§ Spatial object tracking data
'''

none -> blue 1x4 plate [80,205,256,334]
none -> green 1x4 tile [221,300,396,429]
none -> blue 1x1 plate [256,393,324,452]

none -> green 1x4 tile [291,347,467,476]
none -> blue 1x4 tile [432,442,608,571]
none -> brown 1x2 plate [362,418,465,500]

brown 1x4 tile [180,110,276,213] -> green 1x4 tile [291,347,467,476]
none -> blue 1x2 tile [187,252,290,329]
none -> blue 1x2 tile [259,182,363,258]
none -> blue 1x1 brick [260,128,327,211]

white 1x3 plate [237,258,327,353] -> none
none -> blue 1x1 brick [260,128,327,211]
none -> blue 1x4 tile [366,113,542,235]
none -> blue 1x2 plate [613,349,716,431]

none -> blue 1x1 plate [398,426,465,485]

'''

§ DIRECTIONS FOR THIS TASK
Return, unchanged, the run of lines above that opens with the line containing "none -> blue 1x2 tile [259,182,363,258]" and closes with the line containing "none -> blue 1x2 plate [613,349,716,431]". Include both.

§ PROBLEM SOLUTION
none -> blue 1x2 tile [259,182,363,258]
none -> blue 1x1 brick [260,128,327,211]

white 1x3 plate [237,258,327,353] -> none
none -> blue 1x1 brick [260,128,327,211]
none -> blue 1x4 tile [366,113,542,235]
none -> blue 1x2 plate [613,349,716,431]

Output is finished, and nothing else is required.